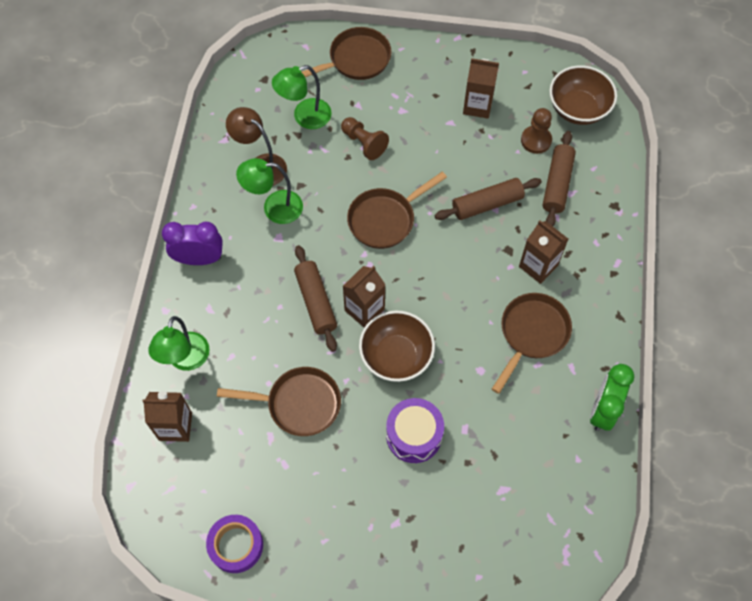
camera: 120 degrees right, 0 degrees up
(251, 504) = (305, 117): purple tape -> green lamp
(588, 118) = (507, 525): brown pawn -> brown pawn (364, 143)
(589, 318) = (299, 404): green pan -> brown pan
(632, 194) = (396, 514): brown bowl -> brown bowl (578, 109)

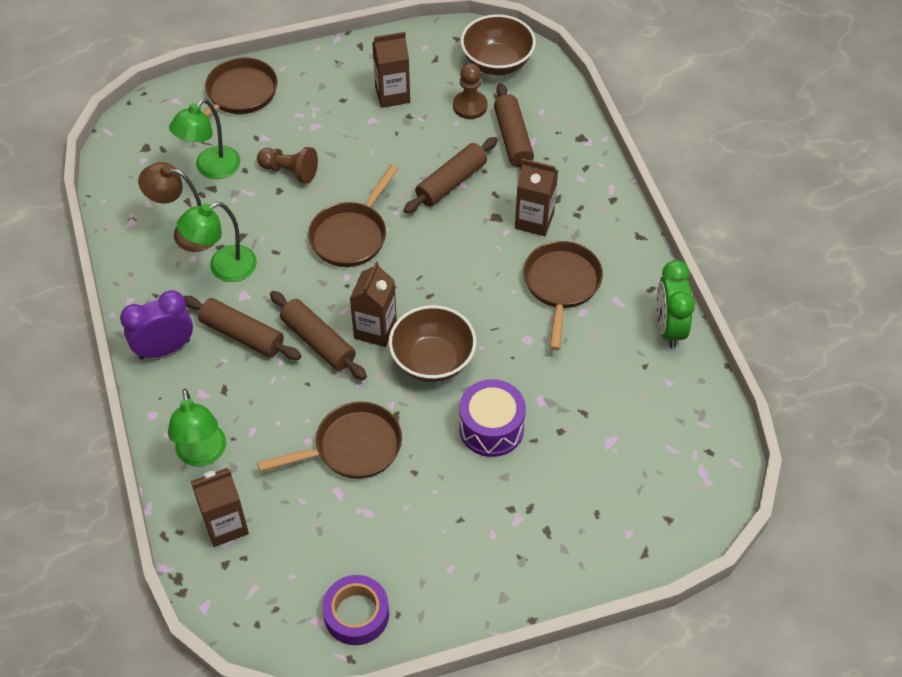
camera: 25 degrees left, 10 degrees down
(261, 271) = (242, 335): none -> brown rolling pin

* * *

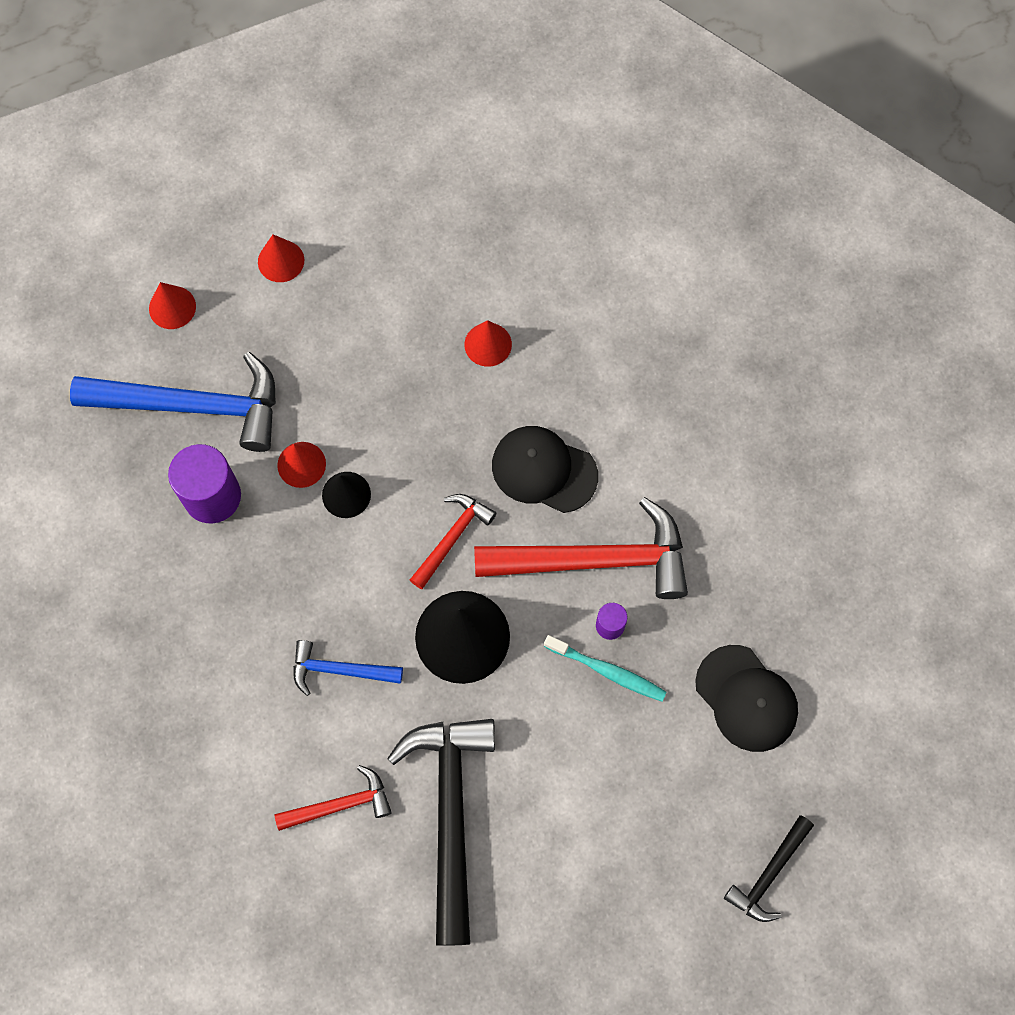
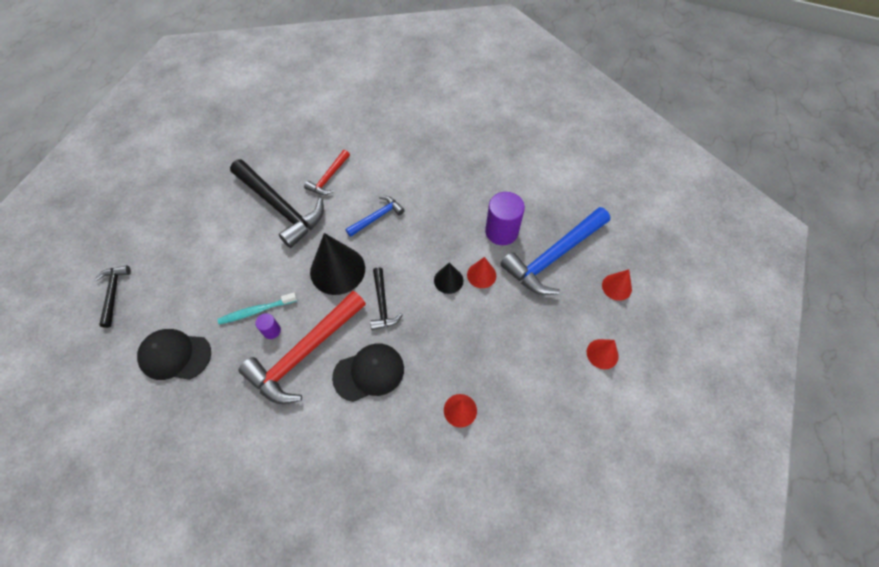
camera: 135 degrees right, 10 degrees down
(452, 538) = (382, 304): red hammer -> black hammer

--- Assignment ---
Which part of the entries opens with the line containing "(632, 194) = (396, 514): brown" and closes with the line containing "(261, 271) = (242, 335): none"? Output that part exactly, ends included, pictures excluded.

--- Exercise output ---
(632, 194) = (396, 514): brown bowl -> brown bowl (578, 109)

camera: 25 degrees left, 10 degrees down
(261, 271) = (242, 335): none -> brown rolling pin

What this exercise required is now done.